## EXTRACTED RECORDS
****
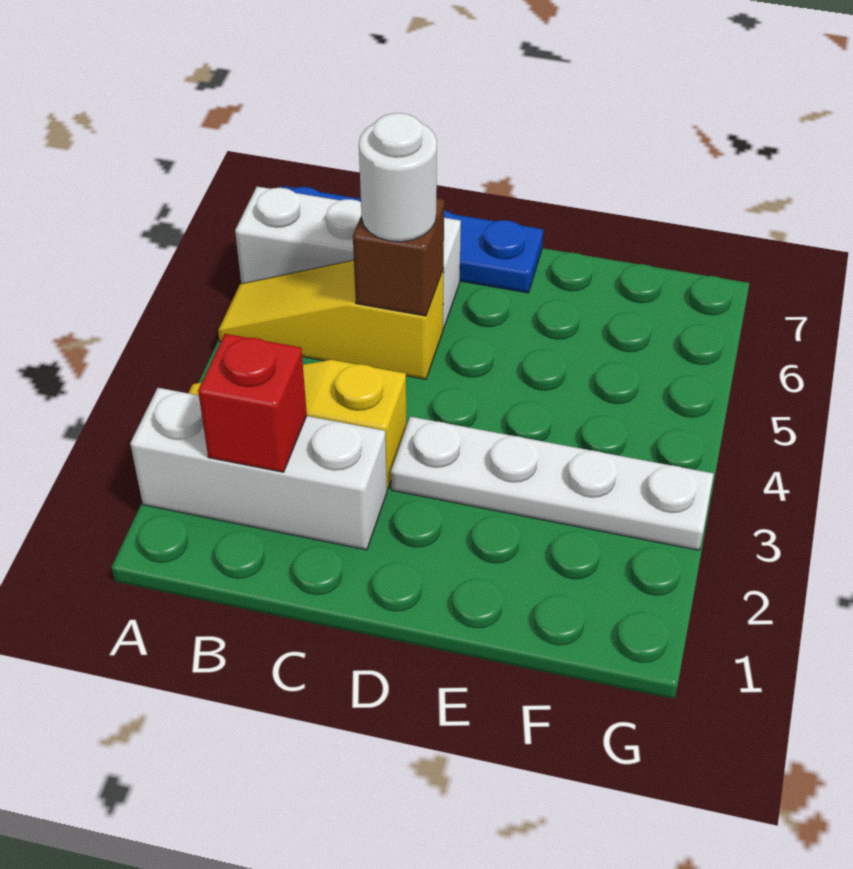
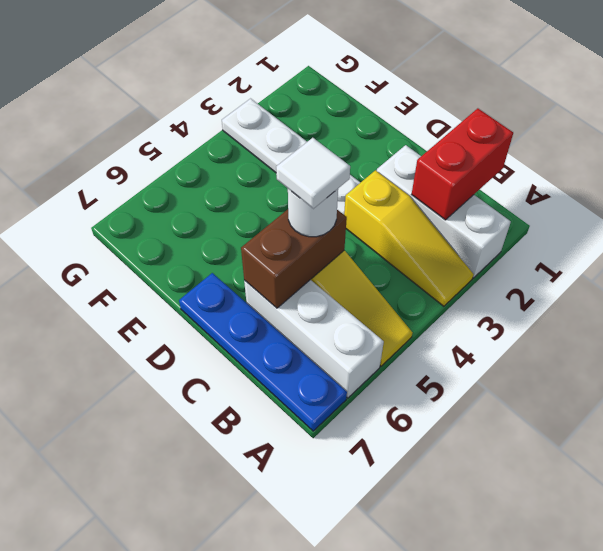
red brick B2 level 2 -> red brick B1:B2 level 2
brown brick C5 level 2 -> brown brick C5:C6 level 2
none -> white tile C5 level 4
****
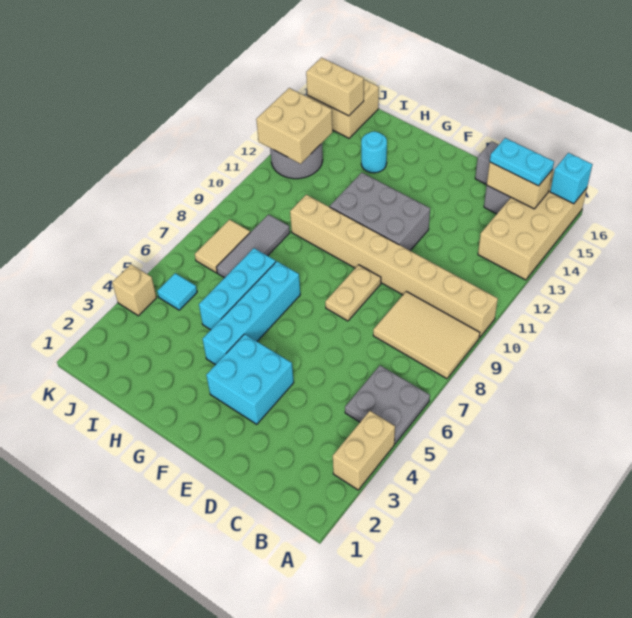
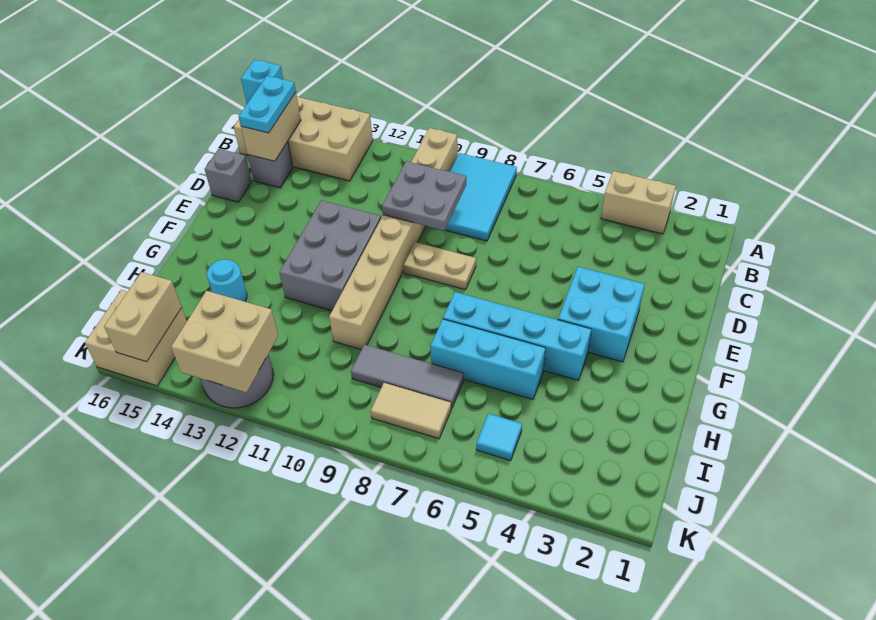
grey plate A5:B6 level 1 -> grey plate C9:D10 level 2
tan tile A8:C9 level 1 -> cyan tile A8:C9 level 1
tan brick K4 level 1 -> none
****
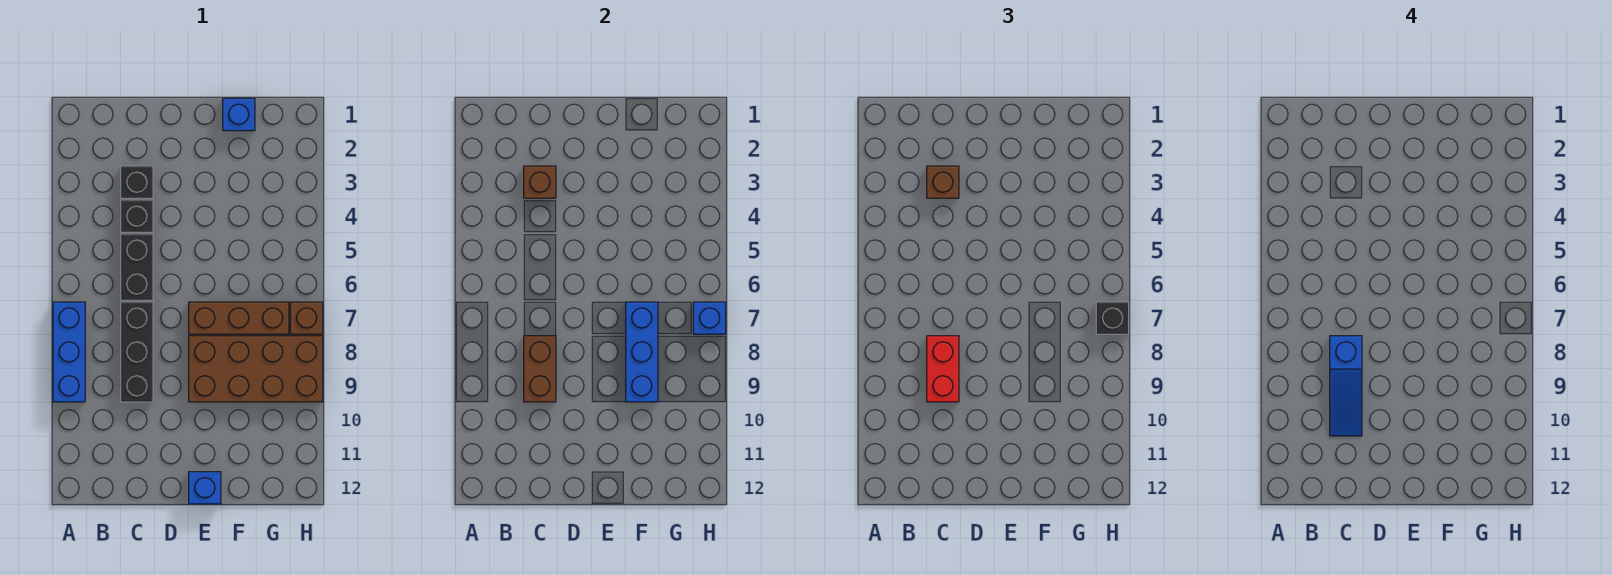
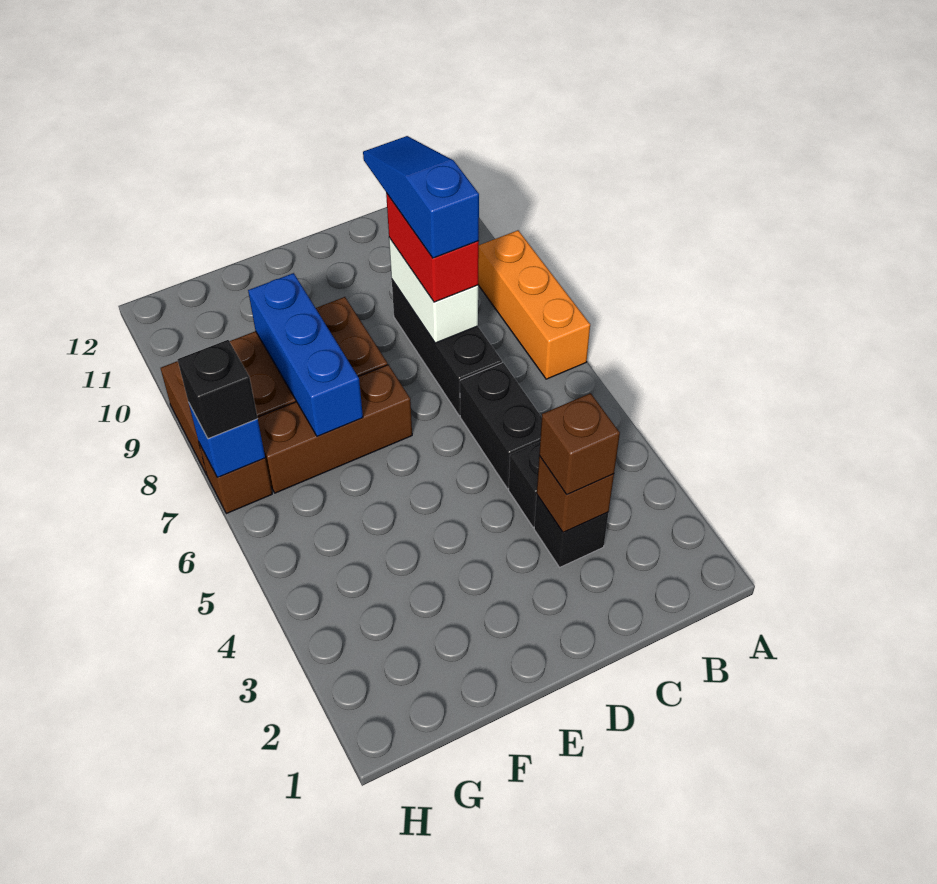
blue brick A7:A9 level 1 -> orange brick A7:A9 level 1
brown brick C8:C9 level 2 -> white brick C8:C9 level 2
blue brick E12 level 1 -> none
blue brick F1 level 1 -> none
****
## PROBLEM STATEMENT
Each line above from the one with "tan tile A8:C9" up to and including the one with "tan brick K4 level 1 -> none" must be set down exactly, and no line outside that span may appear.

## YOUR RESPONSE
tan tile A8:C9 level 1 -> cyan tile A8:C9 level 1
tan brick K4 level 1 -> none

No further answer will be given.